Start of Task inputs
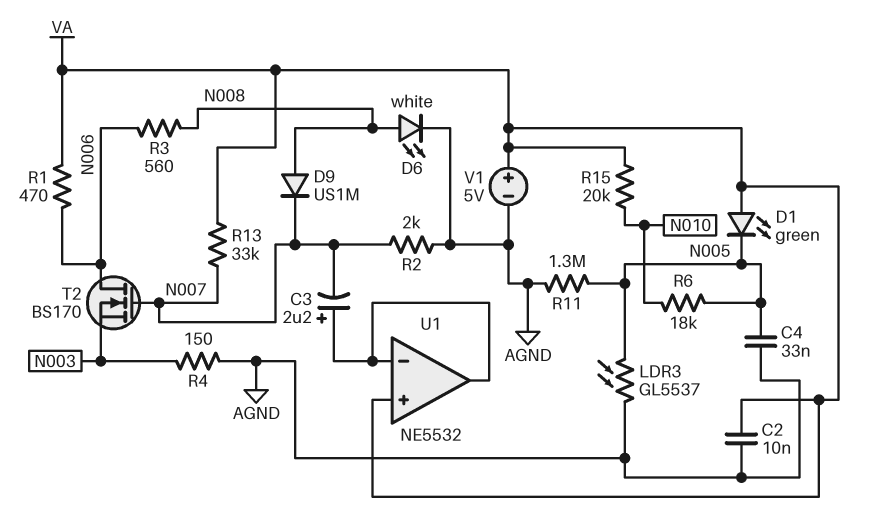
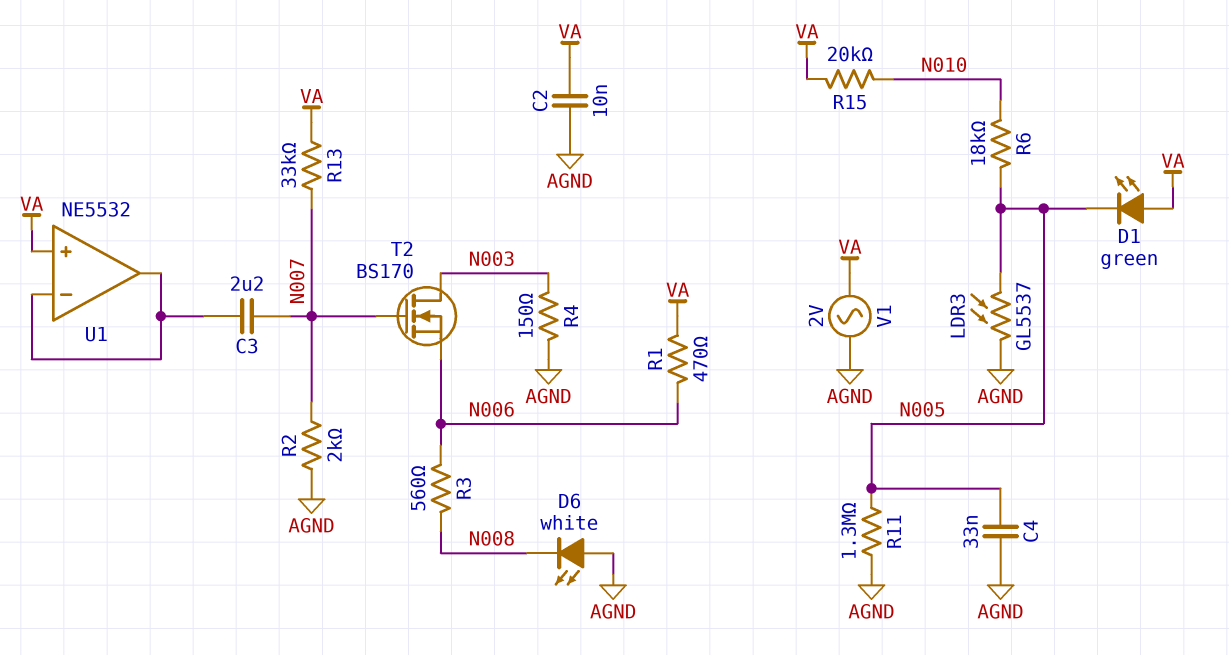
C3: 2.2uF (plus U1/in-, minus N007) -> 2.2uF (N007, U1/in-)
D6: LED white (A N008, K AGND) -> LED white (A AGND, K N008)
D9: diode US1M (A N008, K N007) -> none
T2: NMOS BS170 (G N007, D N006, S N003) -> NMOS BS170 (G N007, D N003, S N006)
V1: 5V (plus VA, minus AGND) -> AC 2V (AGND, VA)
End of Task inputs
**What is being asked:**
All lines from the one containing "T2: NMOS BS170" to the last line of the material above must be copied exactly, and only those.

**Final answer:**
T2: NMOS BS170 (G N007, D N006, S N003) -> NMOS BS170 (G N007, D N003, S N006)
V1: 5V (plus VA, minus AGND) -> AC 2V (AGND, VA)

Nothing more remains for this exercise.